## Data below

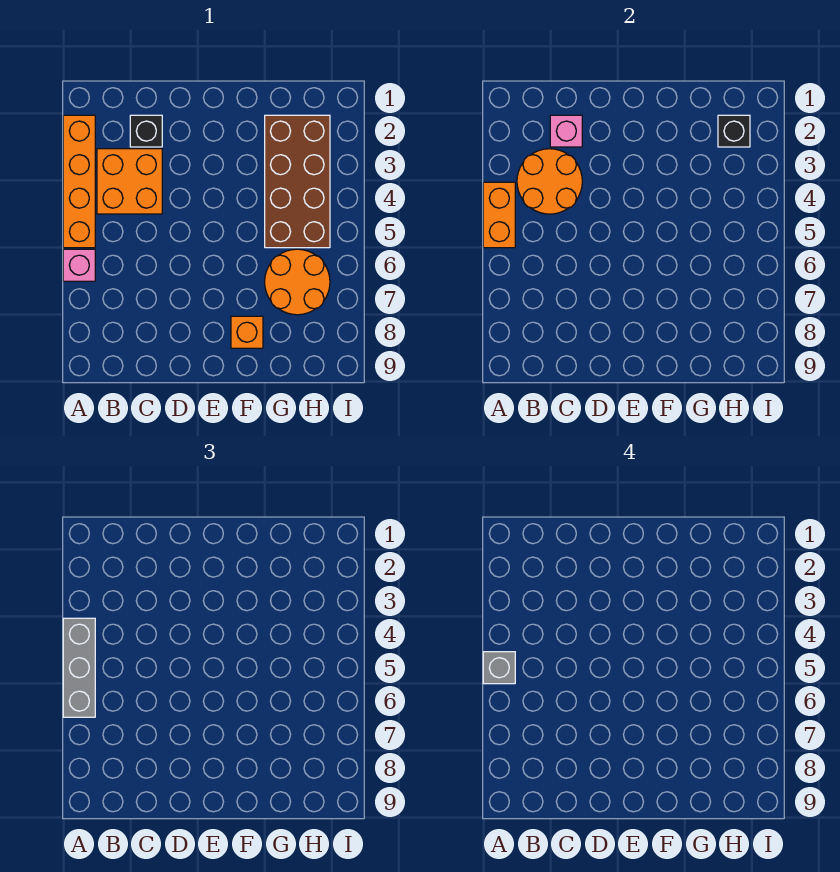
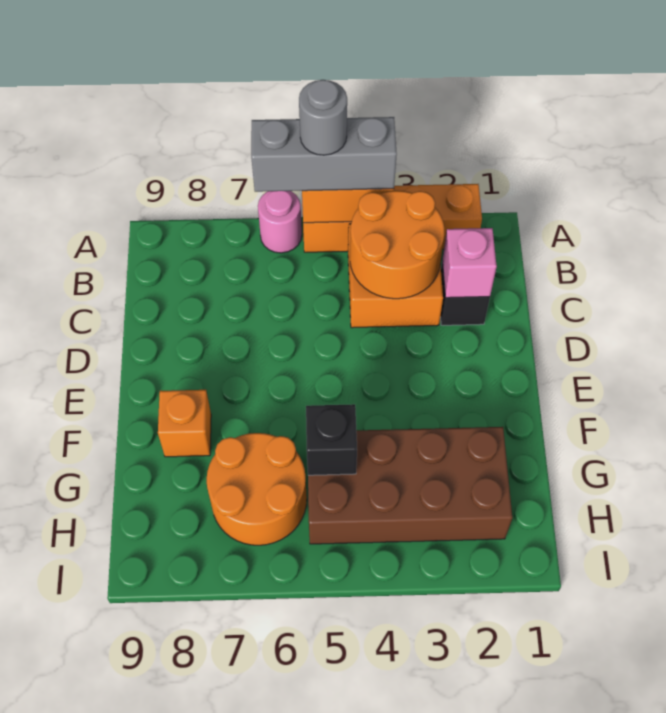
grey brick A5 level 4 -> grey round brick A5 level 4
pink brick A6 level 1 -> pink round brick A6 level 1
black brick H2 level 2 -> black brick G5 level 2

## Aim of the task
Would you repeat the listing above exactly, minus the images?

## Result of the exercise
grey brick A5 level 4 -> grey round brick A5 level 4
pink brick A6 level 1 -> pink round brick A6 level 1
black brick H2 level 2 -> black brick G5 level 2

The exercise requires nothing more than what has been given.